- [Do this] Render the lines from the one containing "Give the centreline" through the one containing "road 4 (motorway): [(0,437),(137,511)]" as a numbered list, omitting any blank lines.

- [Information supplied]
--

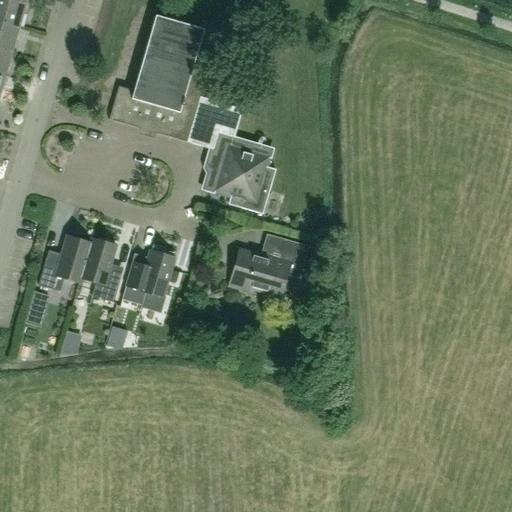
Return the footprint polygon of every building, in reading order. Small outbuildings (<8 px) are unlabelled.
[(28,2),(21,0),(0,0),(0,20),(21,27),(28,2)] [(187,143),(200,97),(212,56),(197,52),(204,30),(156,17),(135,91),(119,86),(109,120),(139,129),(137,134),(153,139),(155,133),(187,143)] [(0,49),(13,53),(21,27),(0,20),(0,49)] [(0,76),(6,78),(13,53),(0,49),(0,76)] [(217,133),(234,137),(242,110),(200,97),(187,143),(212,150),(217,133)] [(269,147),(234,137),(217,133),(212,150),(208,166),(203,169),(206,174),(202,186),(206,192),(214,194),(230,198),(228,205),(262,215),(275,170),(268,168),(271,159),(272,154),(269,147)] [(49,251),(47,259),(39,286),(61,293),(64,280),(79,284),(81,279),(91,244),(67,237),(62,255),(49,251)] [(114,303),(121,276),(124,268),(111,264),(116,246),(93,239),(91,244),(81,279),(96,284),(92,297),(114,303)] [(239,249),(228,286),(248,292),(249,289),(280,297),(286,275),(300,279),(309,247),(284,240),(278,260),(239,249)] [(129,273),(121,300),(159,311),(168,280),(171,270),(174,258),(150,251),(148,258),(145,266),(132,263),(129,273)] [(176,271),(171,270),(170,274),(168,280),(174,281),(176,271)]
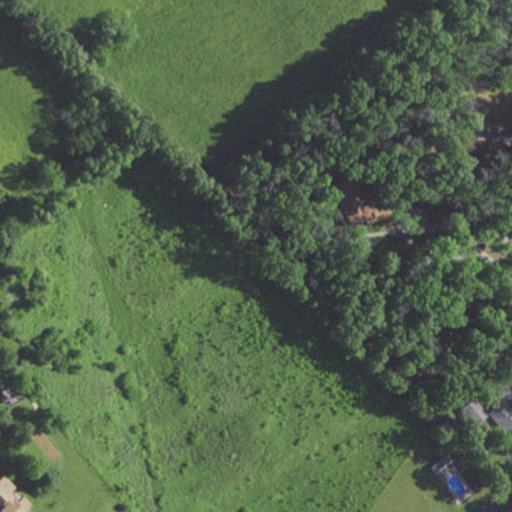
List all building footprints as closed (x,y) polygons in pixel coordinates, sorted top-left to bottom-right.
[(476,162),(479,142),(452,137),(448,157),(476,162)] [(328,188),(339,210),(336,212),(346,230),(375,216),(371,207),(363,210),(348,179),(328,188)] [(473,428),(485,419),(472,401),(459,410),(473,428)] [(453,466),(448,457),(430,467),(435,476),(453,466)] [(24,511),(30,507),(22,499),(15,505),(6,497),(14,490),(2,477),(0,478),(0,505),(3,508),(0,510),(0,511),(24,511)]
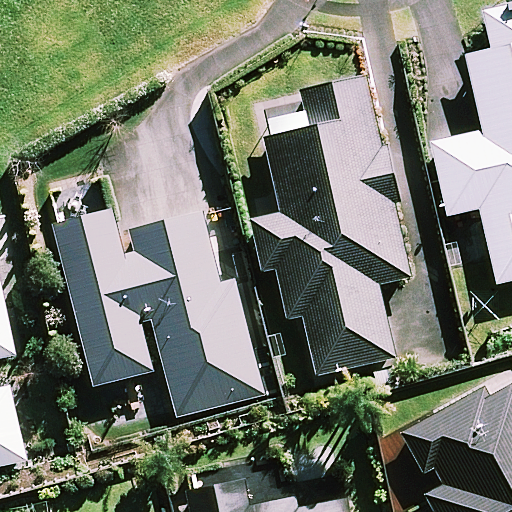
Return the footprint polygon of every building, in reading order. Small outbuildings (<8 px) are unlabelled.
[(511,8),(485,15),(494,53),(469,59),(487,134),(432,147),(449,217),(480,209),(498,286),(511,282),(511,8)] [(409,280),(367,76),(303,89),(311,131),(267,140),(281,208),(253,214),(264,271),(279,268),(290,322),(306,319),(318,376),(395,360),(380,286),(409,280)] [(6,212),(0,213),(0,467),(27,462),(11,388),(0,390),(0,359),(17,356),(0,273),(0,264),(16,261),(6,212)] [(128,253),(124,234),(120,235),(114,213),(58,226),(97,387),(155,374),(142,318),(152,315),(165,371),(176,418),(263,397),(236,282),(246,280),(239,250),(229,252),(213,256),(203,215),(132,232),(137,251),(128,253)] [(511,511),(511,380),(509,376),(404,434),(426,475),(436,470),(443,483),(434,489),(436,493),(446,510),(443,511),(511,511)] [(288,491),(283,463),(188,481),(193,511),(350,511),(344,480),(288,491)]
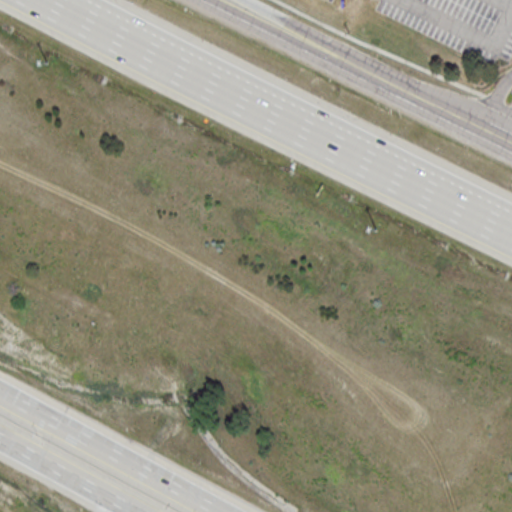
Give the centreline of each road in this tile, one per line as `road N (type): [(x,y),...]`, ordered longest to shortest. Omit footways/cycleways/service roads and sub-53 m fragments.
road 1 (motorway): [(511,227),(47,0)]
road 2 (tertiary): [(511,143),(219,0)]
road 3 (motorway): [(219,511),(0,392)]
road 4 (motorway): [(0,437),(137,511)]
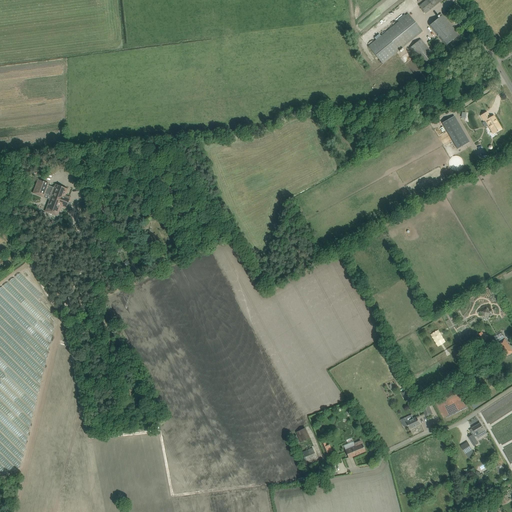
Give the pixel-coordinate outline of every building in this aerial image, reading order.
[(426,0),(419,6),(426,13),(440,2),(438,0),(426,0)] [(422,32),(409,14),(369,46),(382,64),(422,32)] [(446,46),(459,35),(442,15),(429,26),(446,46)] [(423,64),(434,55),(421,40),(410,48),(423,64)] [(486,120),(493,134),(501,129),(494,116),(490,118),(487,112),(481,116),(484,121),(486,120)] [(457,148),(469,142),(453,116),(442,122),(457,148)] [(375,131),(382,127),(380,124),(378,125),(377,122),(372,125),(375,131)] [(85,177),(87,182),(101,176),(98,171),(85,177)] [(70,198),(65,196),(68,189),(56,184),(54,188),(48,185),(48,184),(38,180),(33,193),(43,197),(45,194),(51,197),(45,212),(57,216),(61,206),(66,208),(70,198)] [(487,308),(481,311),(484,317),(490,314),(487,308)] [(482,332),(479,334),(483,341),(487,339),(482,332)] [(511,350),(505,338),(497,343),(506,356),(511,352),(511,350)] [(474,409),(482,403),(479,398),(471,403),(474,409)] [(428,404),(423,406),(426,411),(424,412),(426,417),(432,414),(428,404)] [(417,417),(407,422),(405,418),(401,420),(404,426),(408,425),(410,429),(420,424),(417,417)] [(475,433),(469,437),(474,446),(478,443),(474,437),(477,435),(478,438),(487,433),(480,423),(472,428),(475,433)] [(296,432),(301,442),(309,438),(304,428),(296,432)] [(324,441),(320,442),(327,458),(330,456),(329,452),(332,451),(329,445),(326,446),(324,441)] [(345,450),(349,458),(365,451),(362,443),(362,444),(360,441),(354,443),(355,446),(345,450)] [(473,450),(468,442),(461,446),(466,454),(473,450)] [(312,447),(302,452),(307,465),(317,460),(312,447)]
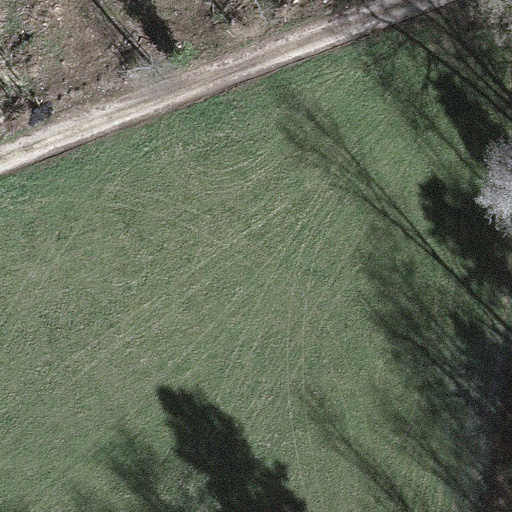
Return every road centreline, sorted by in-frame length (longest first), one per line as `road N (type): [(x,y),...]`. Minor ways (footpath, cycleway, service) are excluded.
road 1 (track): [(0,441),(378,127),(490,0)]
road 2 (track): [(0,157),(406,0)]
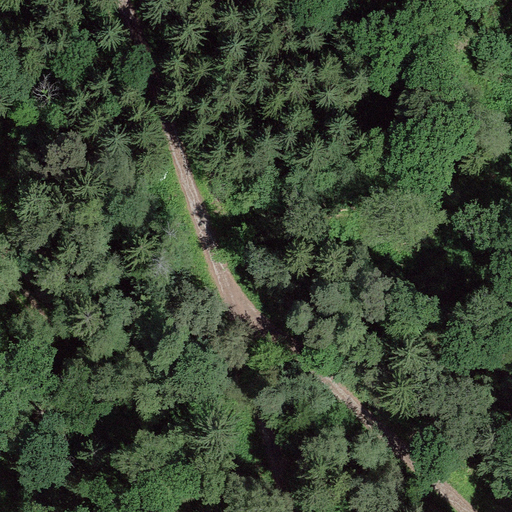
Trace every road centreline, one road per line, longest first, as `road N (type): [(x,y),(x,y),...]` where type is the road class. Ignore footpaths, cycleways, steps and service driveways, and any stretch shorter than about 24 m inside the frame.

--

- [Complete output]
1. Give the centreline of each road in this tile, one per line as `road N (type): [(x,y),...]`, ordered longest to shortest. Omit footways/cycleways/service roads and sub-53 m fragments.
2. road 1 (motorway): [(511,227),(47,0)]
3. road 2 (tertiary): [(511,143),(219,0)]
4. road 3 (motorway): [(219,511),(0,392)]
5. road 4 (motorway): [(0,437),(137,511)]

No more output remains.